*** Opening of PROVIDED DATA ***

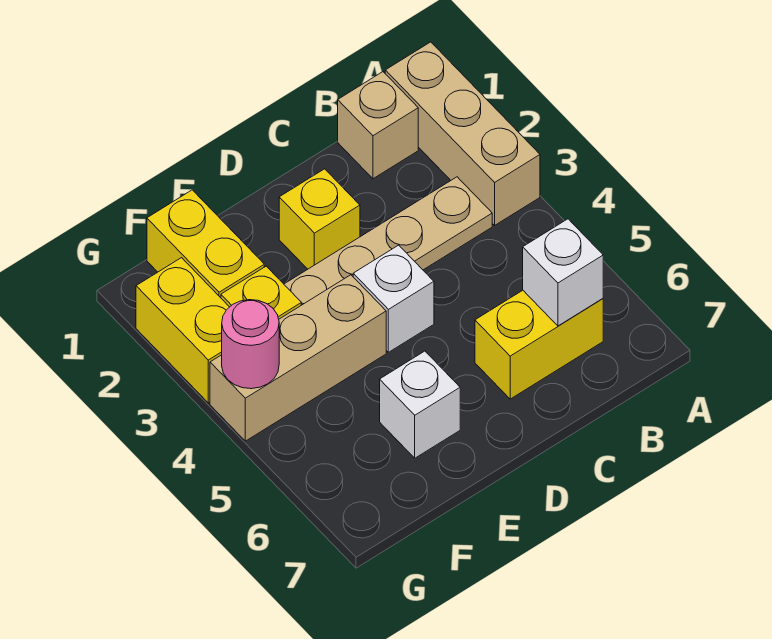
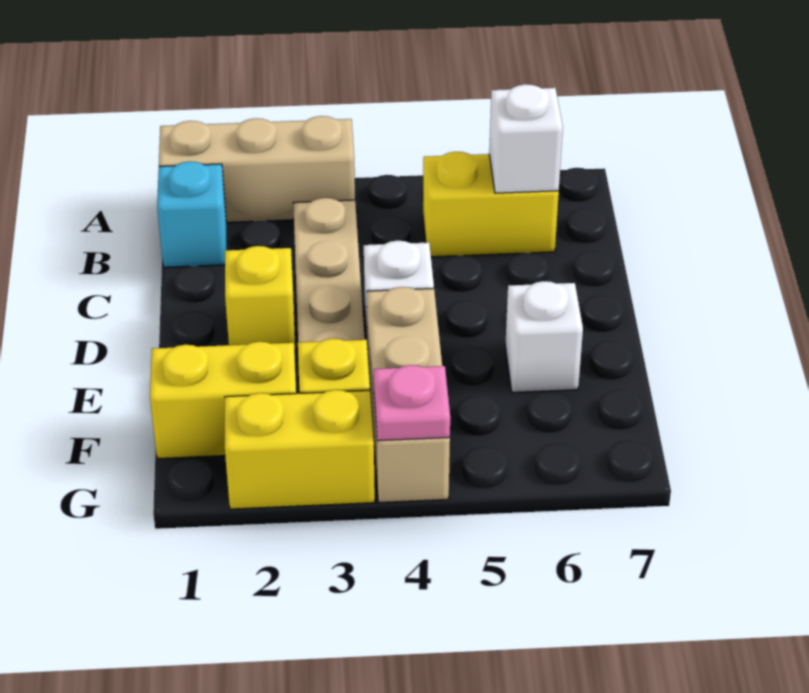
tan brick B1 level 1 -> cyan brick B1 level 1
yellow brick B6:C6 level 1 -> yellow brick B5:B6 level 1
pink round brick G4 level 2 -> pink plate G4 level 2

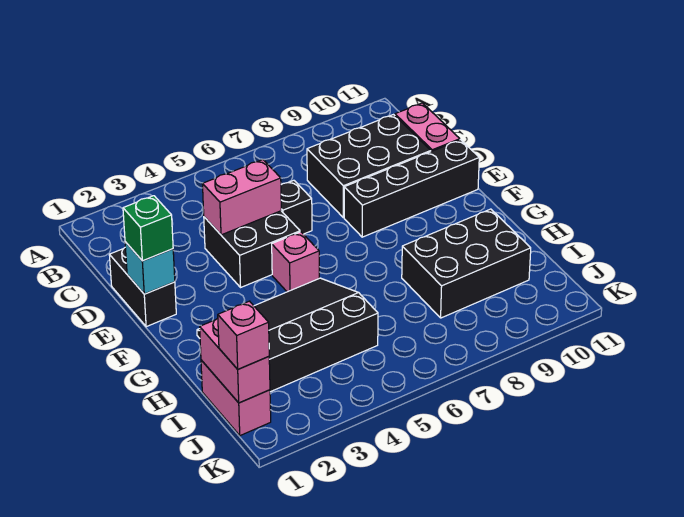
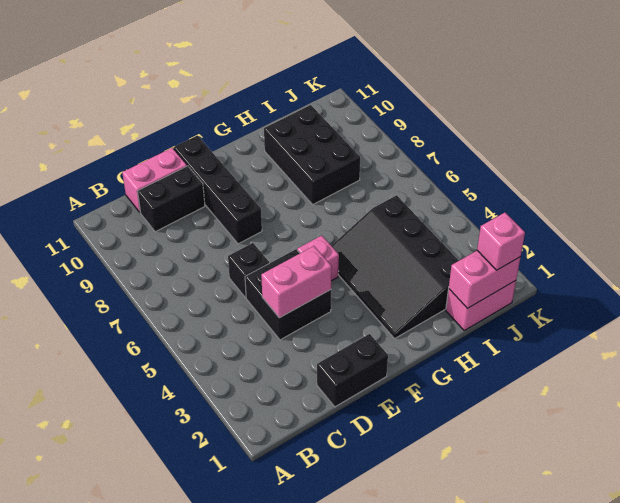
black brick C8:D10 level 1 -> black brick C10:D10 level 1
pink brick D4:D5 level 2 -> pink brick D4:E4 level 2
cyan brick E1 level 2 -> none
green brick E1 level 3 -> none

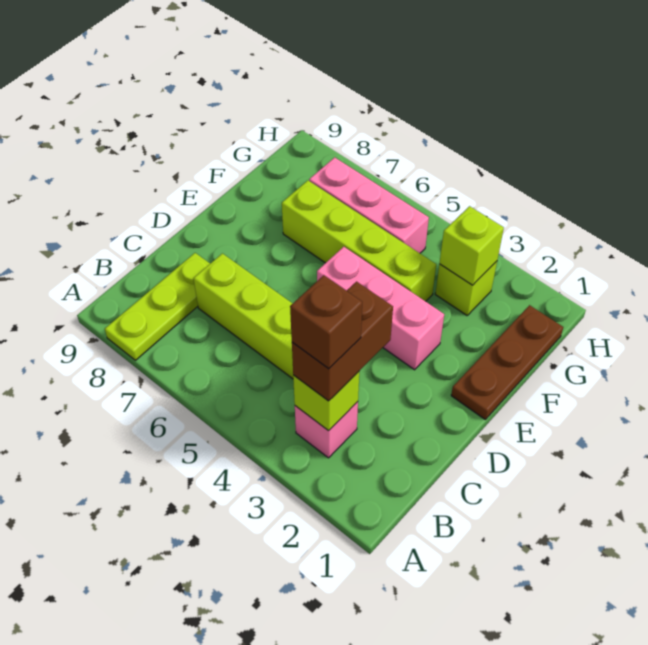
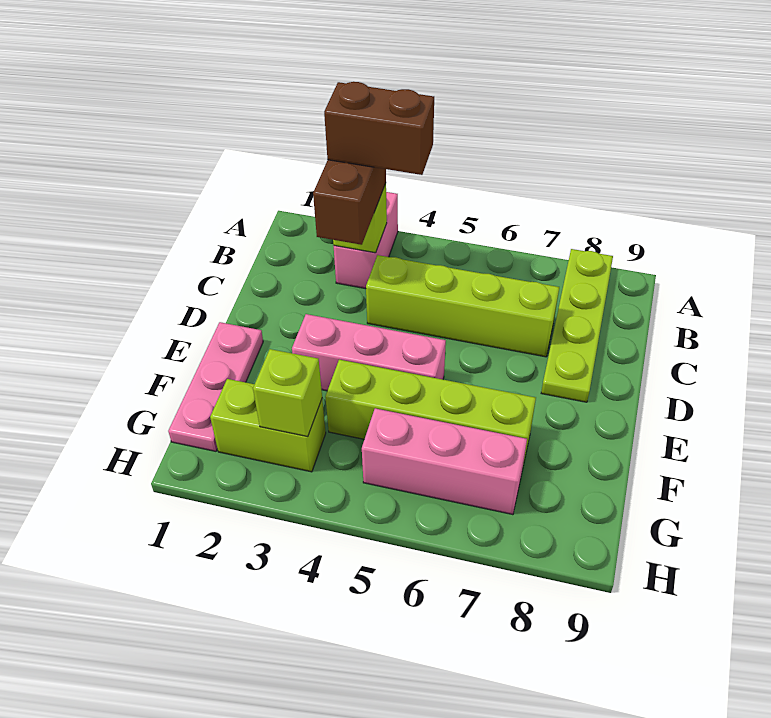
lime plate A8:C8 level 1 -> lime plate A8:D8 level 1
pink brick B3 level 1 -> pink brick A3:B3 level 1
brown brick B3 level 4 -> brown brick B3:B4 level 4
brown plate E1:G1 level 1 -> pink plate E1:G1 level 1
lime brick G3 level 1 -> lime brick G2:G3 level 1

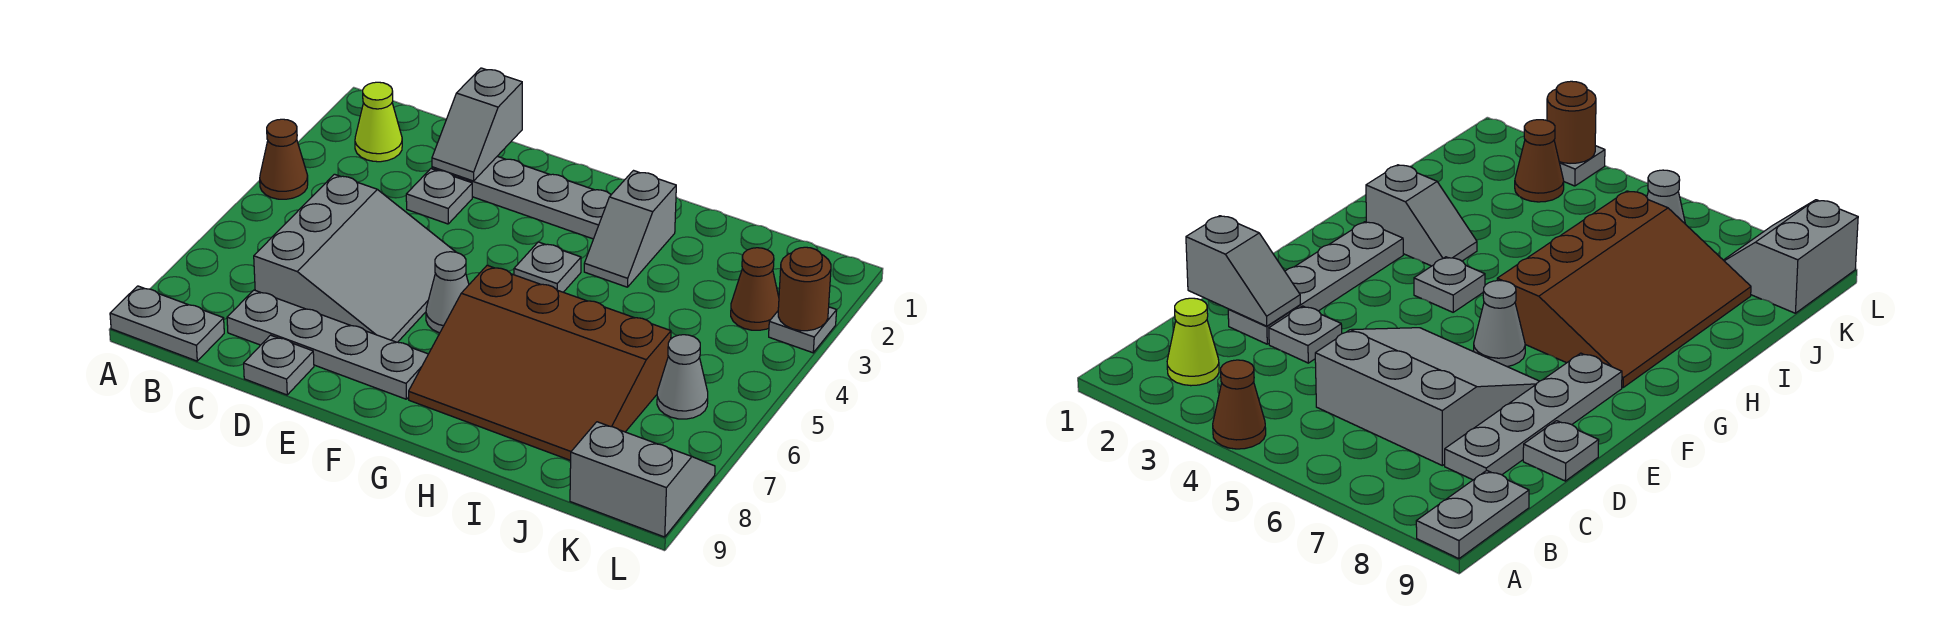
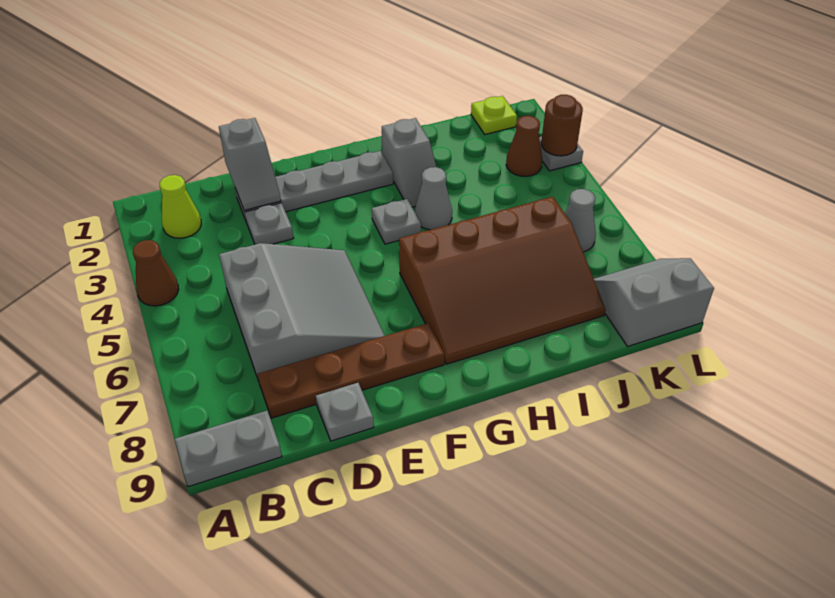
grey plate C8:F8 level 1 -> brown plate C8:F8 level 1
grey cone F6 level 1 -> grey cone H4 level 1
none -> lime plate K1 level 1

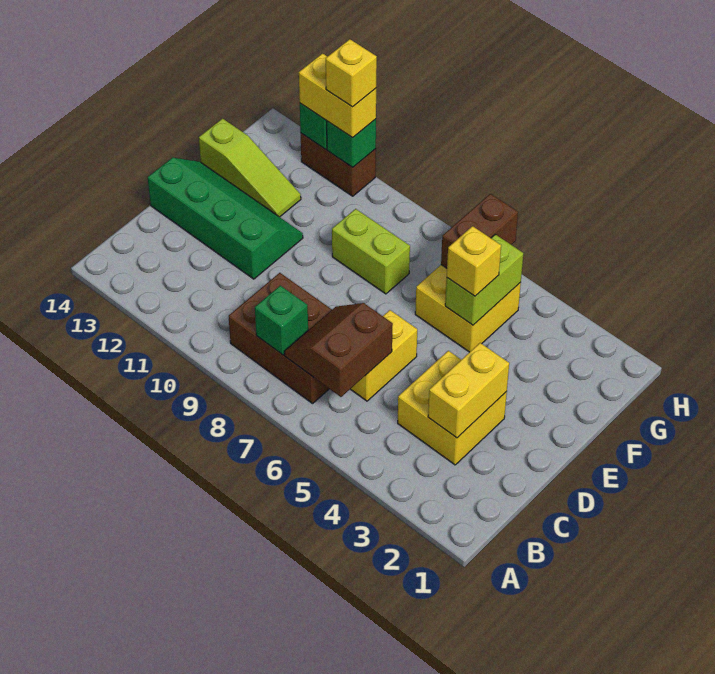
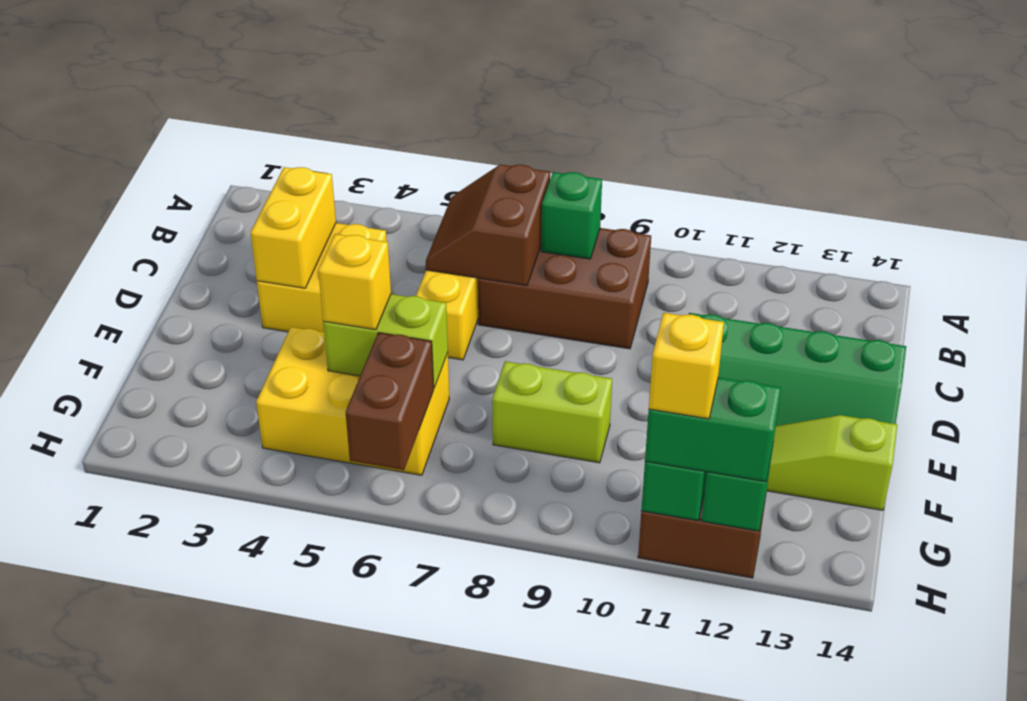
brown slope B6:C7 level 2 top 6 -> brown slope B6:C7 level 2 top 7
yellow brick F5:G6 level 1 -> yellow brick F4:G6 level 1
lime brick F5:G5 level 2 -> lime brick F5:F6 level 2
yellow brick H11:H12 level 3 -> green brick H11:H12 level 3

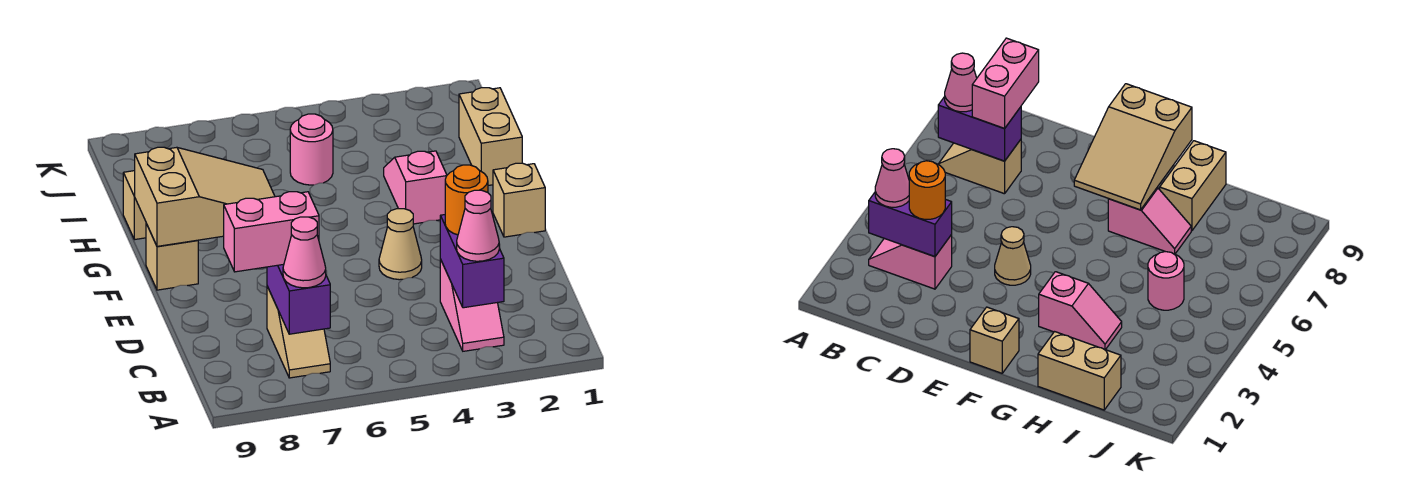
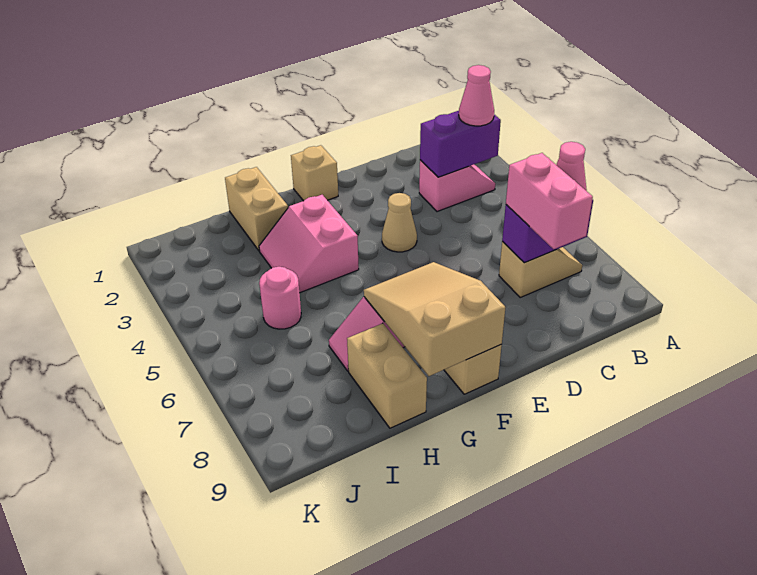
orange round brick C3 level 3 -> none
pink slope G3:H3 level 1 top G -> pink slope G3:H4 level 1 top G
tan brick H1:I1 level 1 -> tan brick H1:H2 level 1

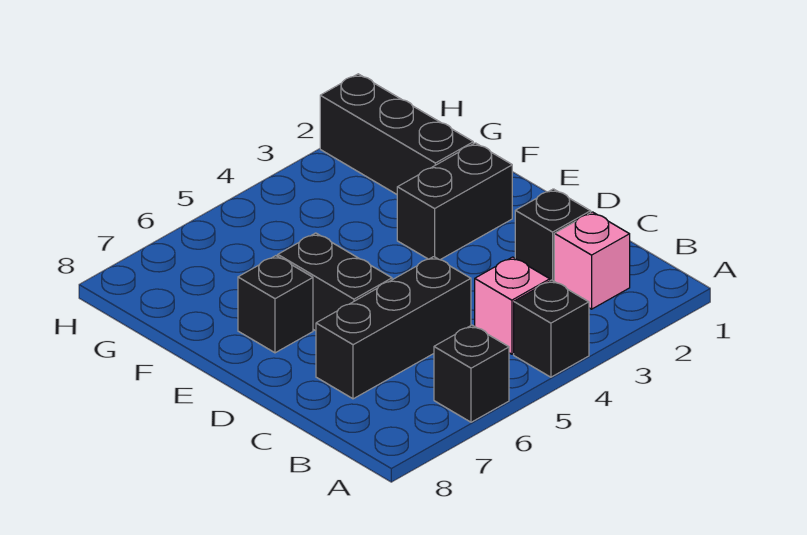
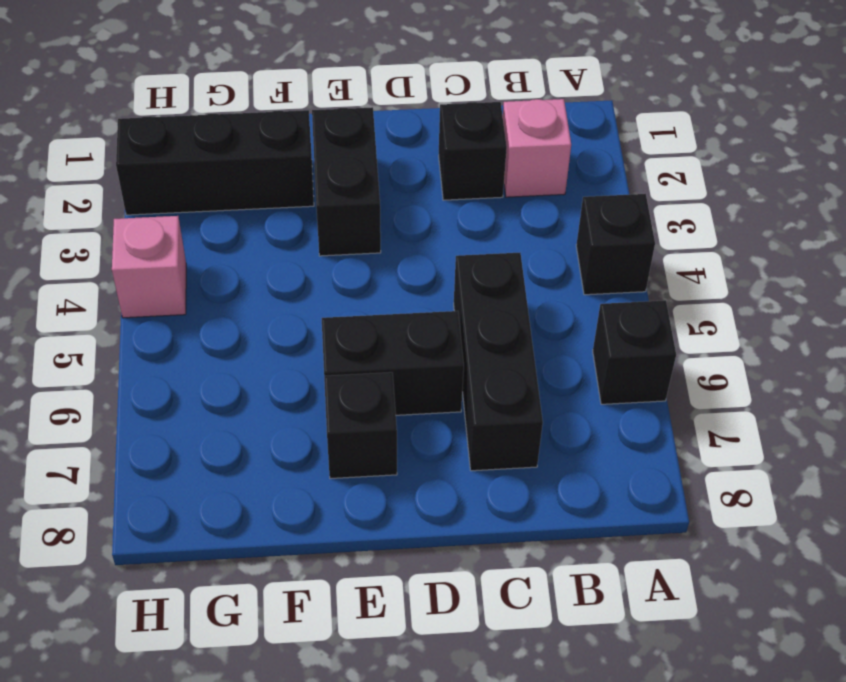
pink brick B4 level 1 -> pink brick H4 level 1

*** Close of PROVIDED DATA ***

## [DESCRIPTION OF THE TASK]
Find the lines above that include the string "plate" and copy them.

## [FINISHED TASK]
pink round brick G4 level 2 -> pink plate G4 level 2
lime plate A8:C8 level 1 -> lime plate A8:D8 level 1
brown plate E1:G1 level 1 -> pink plate E1:G1 level 1
grey plate C8:F8 level 1 -> brown plate C8:F8 level 1
none -> lime plate K1 level 1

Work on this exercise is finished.